TASK PROMPT :: Exact duplicates of the lines from the top of the data through the line containing "(383, 183) = (467, 220): grey" are needed, with every picture left out.

──────── SOURCE MATERIAL ────────

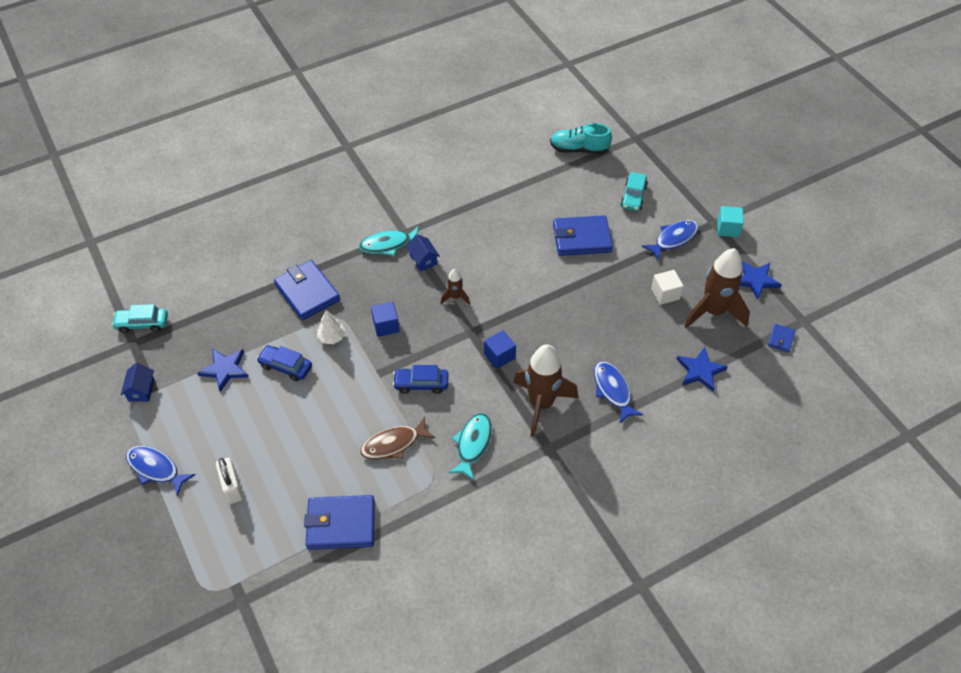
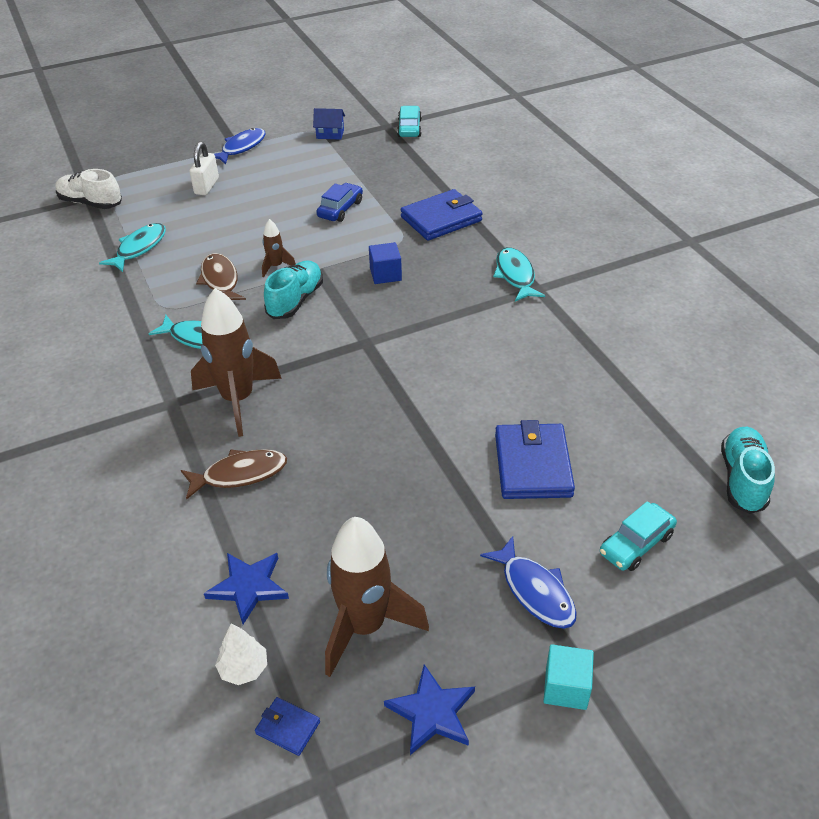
camera: 95 degrees right, 10 degrees down
(225, 369) = (344, 175): blue star -> none
(232, 487) = (206, 186): white padlock -> white padlock turned 60 degrees counterclockwise
(254, 595) = (91, 203): none -> white shoe
(332, 337) = (374, 237): white tree -> white tree (244, 668)
(341, 524) = (139, 248): blue wallet -> turquoise fish
(421, 384) = (295, 300): blue car -> turquoise shoe
(423, 260) = (489, 304): blue house -> none
(455, 297) = (424, 330): brown rocket -> brown rocket (276, 266)
(499, 356) = (323, 366): blue cube -> none
(613, 390) = (240, 474): blue fish -> brown fish
(633, 196) = (636, 544): turquoise car -> turquoise car turned 60 degrees counterclockwise
(665, 294) = (411, 561): white cube -> none

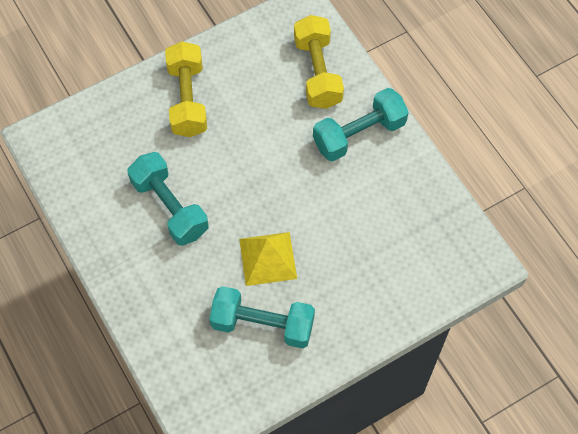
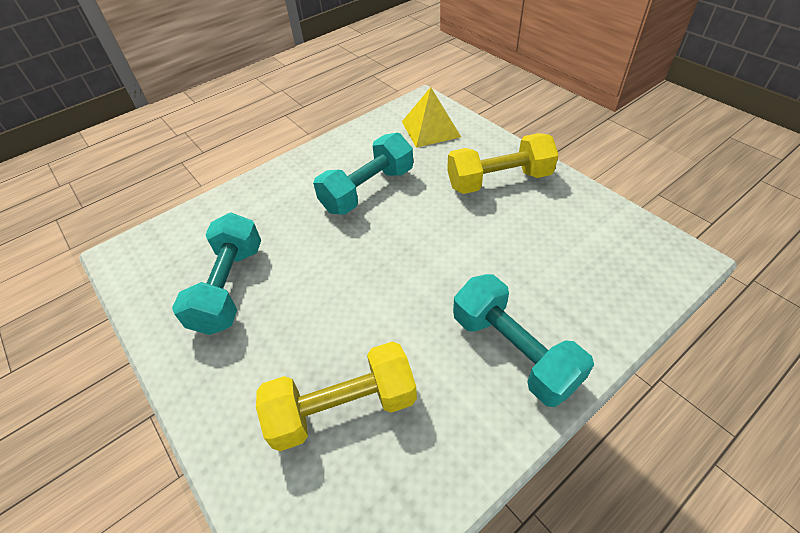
camera: 85 degrees right, 15 degrees down
(268, 258) = (313, 279): yellow pyramid -> yellow pyramid (431, 129)
(317, 72) = (591, 288): yellow dumbbell -> yellow dumbbell (343, 407)

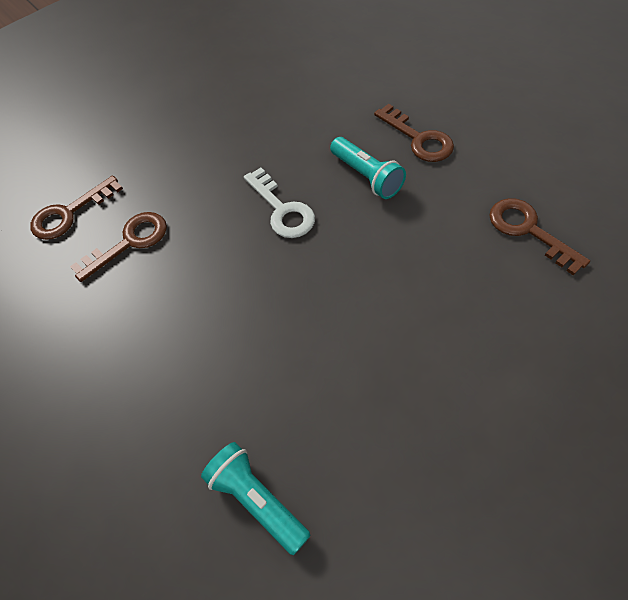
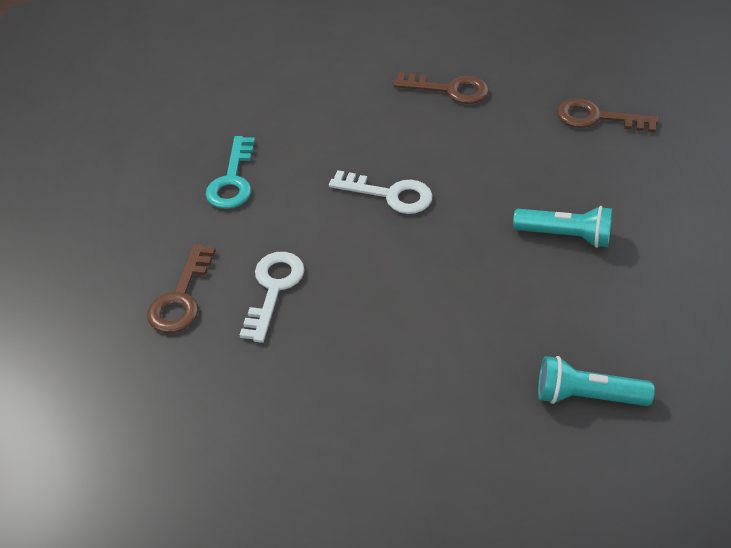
camera: 40 degrees left, 10 degrees down
(129, 242) = (273, 289): brown key -> white key
(187, 138) = (232, 180): none -> turquoise key
(367, 177) = (436, 136): turquoise flashlight -> turquoise flashlight (565, 236)

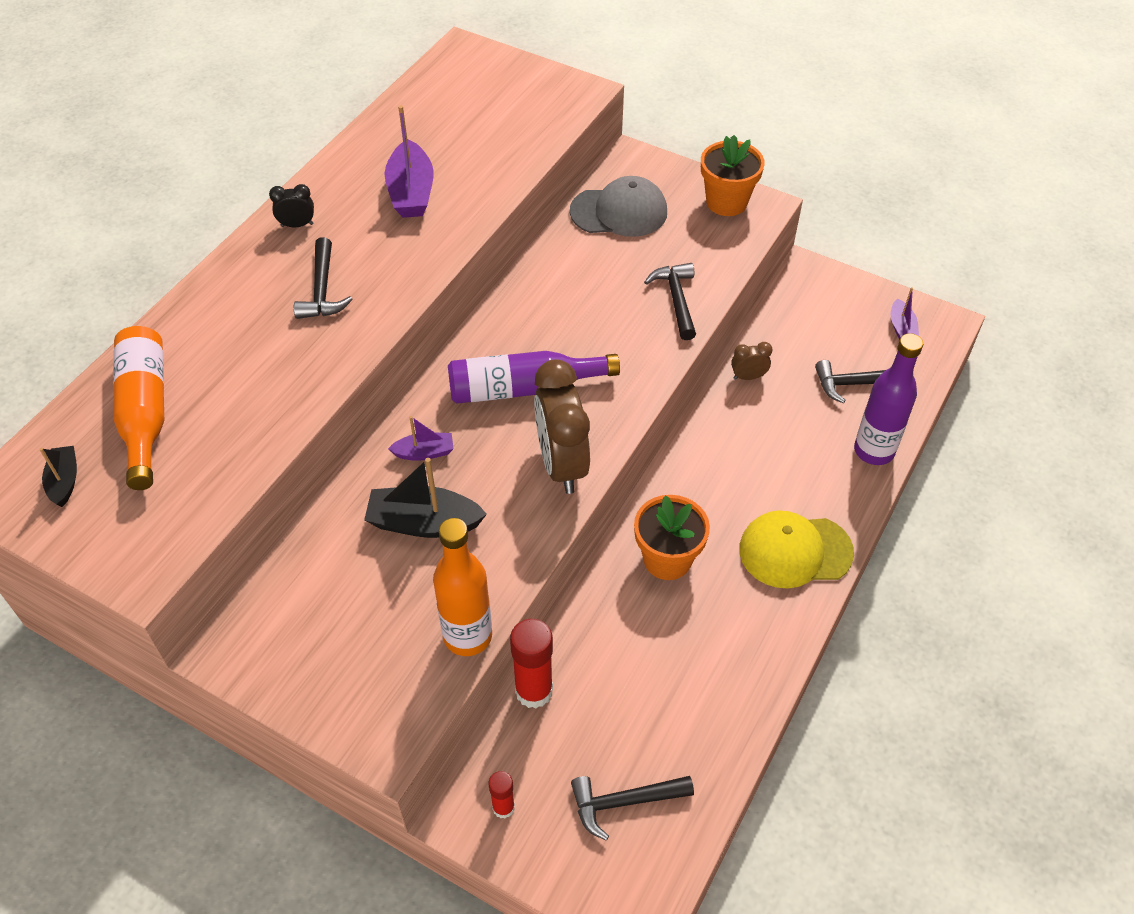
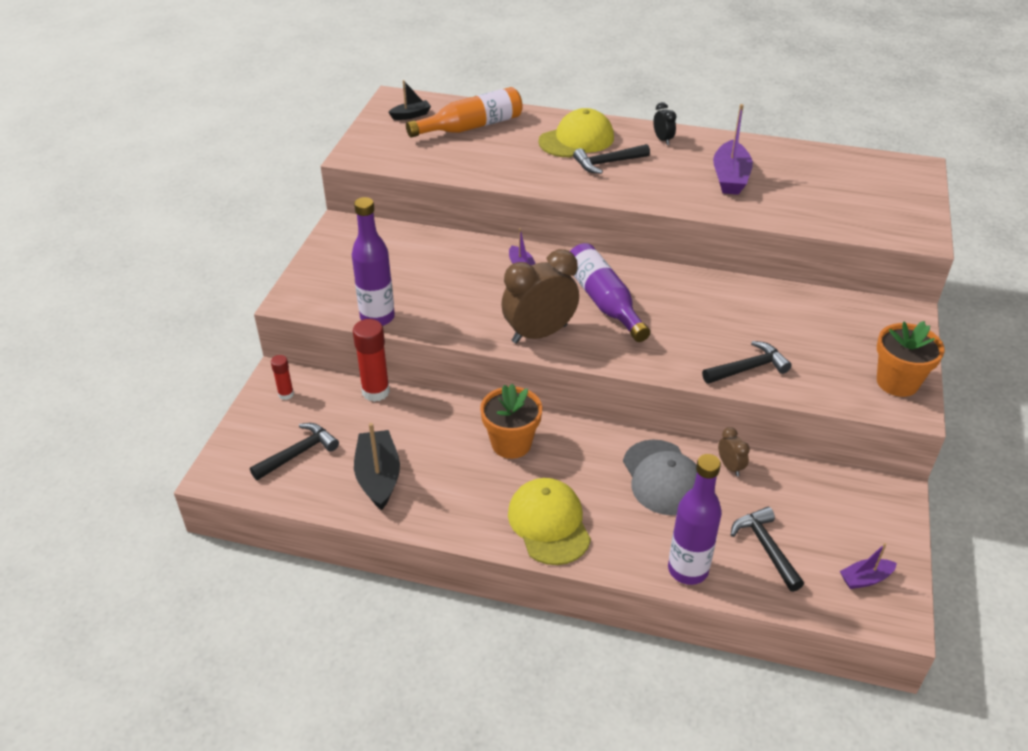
camera: 75 degrees right, 10 degrees down
(249, 306) = (576, 139): none -> yellow cap
(411, 192) = (730, 178): purple boat -> purple boat turned 60 degrees counterclockwise
(424, 523) = (462, 280): black boat -> black boat (378, 477)
(467, 636) = (377, 317): orange bottle -> purple bottle
(619, 212) = (832, 318): grey cap -> grey cap (662, 477)
(623, 802) = (298, 453): black hammer -> black hammer turned 75 degrees clockwise

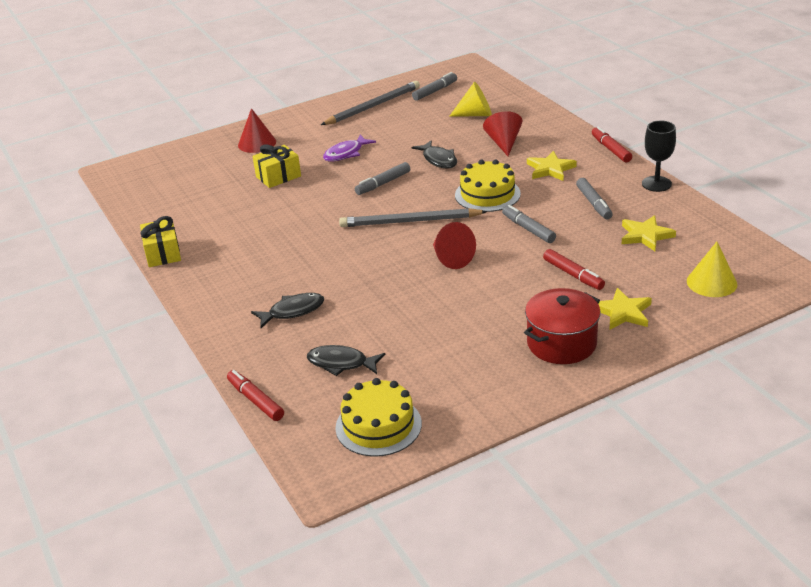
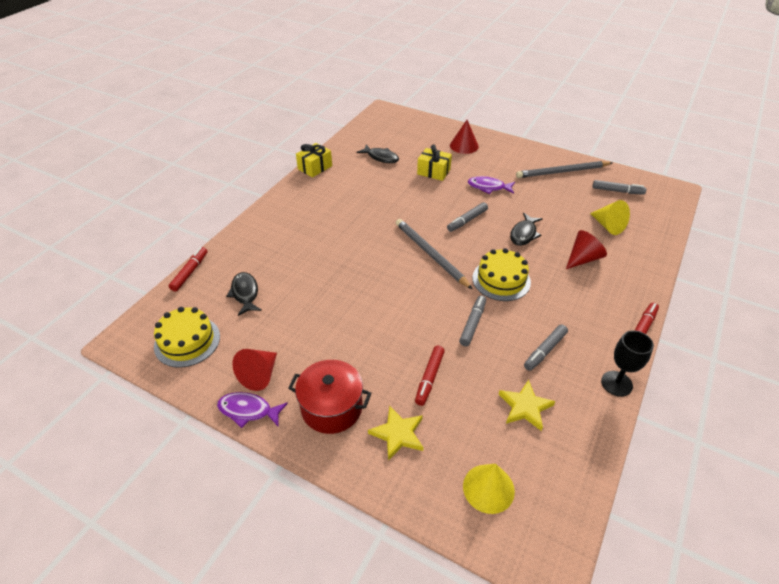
camera: 55 degrees right, 10 degrees up
(292, 311) = (288, 246): black fish -> black fish (381, 157)
(373, 106) = (562, 172): grey pencil -> grey pencil turned 150 degrees clockwise
(383, 183) = (467, 220): grey marker -> grey marker turned 60 degrees counterclockwise
(451, 258) = (400, 296): red cone -> red cone (259, 375)
(522, 400) = (248, 410): none -> purple fish
(550, 169) = (571, 302): yellow star -> none

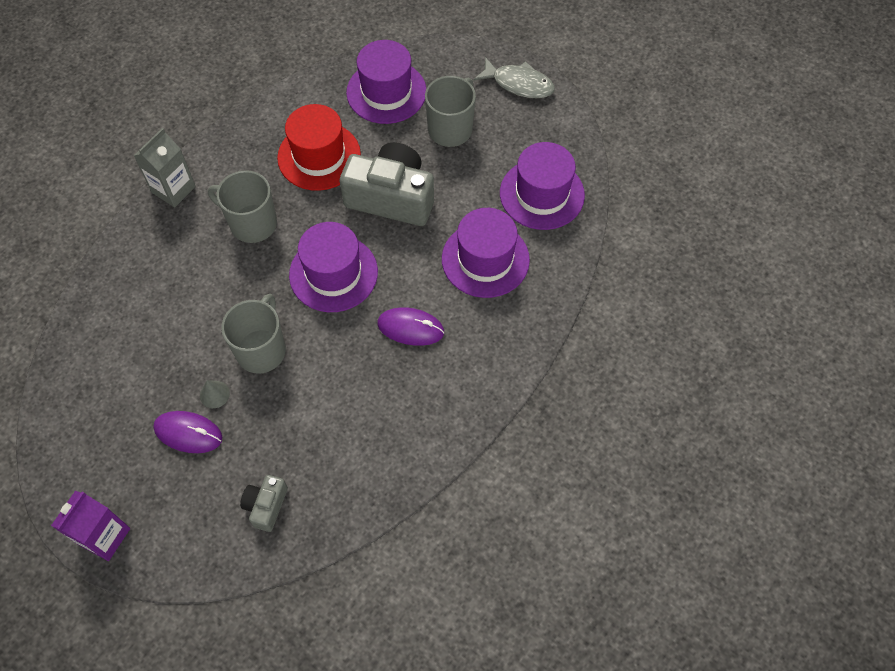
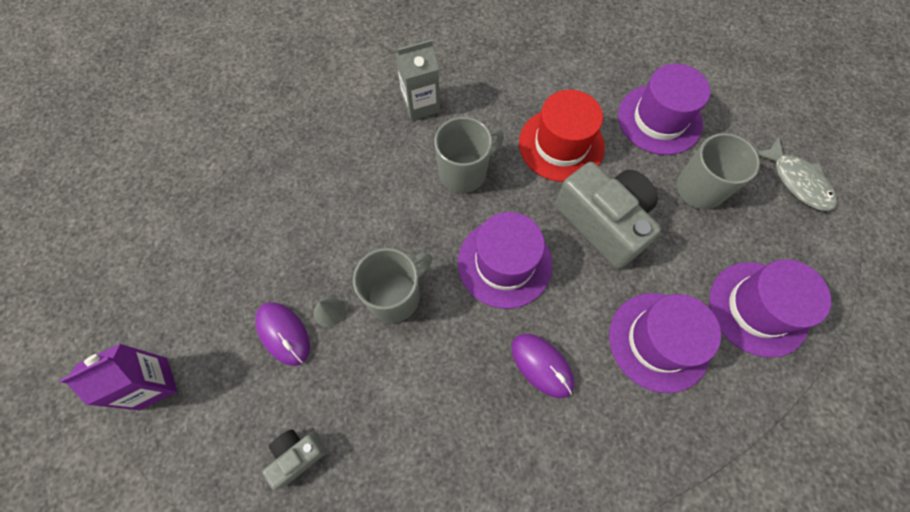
camera: 35 degrees right, 5 degrees up
(252, 223) = (464, 172): grey mug -> grey mug turned 90 degrees clockwise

────────

ANSWER TO THIS EXERCISE ::
camera: 95 degrees right, 10 degrees down
(225, 369) = (344, 175): blue star -> none
(232, 487) = (206, 186): white padlock -> white padlock turned 60 degrees counterclockwise
(254, 595) = (91, 203): none -> white shoe
(332, 337) = (374, 237): white tree -> white tree (244, 668)
(341, 524) = (139, 248): blue wallet -> turquoise fish
(421, 384) = (295, 300): blue car -> turquoise shoe
(423, 260) = (489, 304): blue house -> none
(455, 297) = (424, 330): brown rocket -> brown rocket (276, 266)
(499, 356) = (323, 366): blue cube -> none
(613, 390) = (240, 474): blue fish -> brown fish
(633, 196) = (636, 544): turquoise car -> turquoise car turned 60 degrees counterclockwise
(665, 294) = (411, 561): white cube -> none

camera: 85 degrees right, 15 degrees down
(268, 258) = (313, 279): yellow pyramid -> yellow pyramid (431, 129)
(317, 72) = (591, 288): yellow dumbbell -> yellow dumbbell (343, 407)

camera: 40 degrees left, 10 degrees down
(129, 242) = (273, 289): brown key -> white key
(187, 138) = (232, 180): none -> turquoise key
(367, 177) = (436, 136): turquoise flashlight -> turquoise flashlight (565, 236)

camera: 75 degrees right, 10 degrees down
(249, 306) = (576, 139): none -> yellow cap
(411, 192) = (730, 178): purple boat -> purple boat turned 60 degrees counterclockwise
(424, 523) = (462, 280): black boat -> black boat (378, 477)
(467, 636) = (377, 317): orange bottle -> purple bottle
(619, 212) = (832, 318): grey cap -> grey cap (662, 477)
(623, 802) = (298, 453): black hammer -> black hammer turned 75 degrees clockwise

camera: 55 degrees right, 10 degrees up
(292, 311) = (288, 246): black fish -> black fish (381, 157)
(373, 106) = (562, 172): grey pencil -> grey pencil turned 150 degrees clockwise
(383, 183) = (467, 220): grey marker -> grey marker turned 60 degrees counterclockwise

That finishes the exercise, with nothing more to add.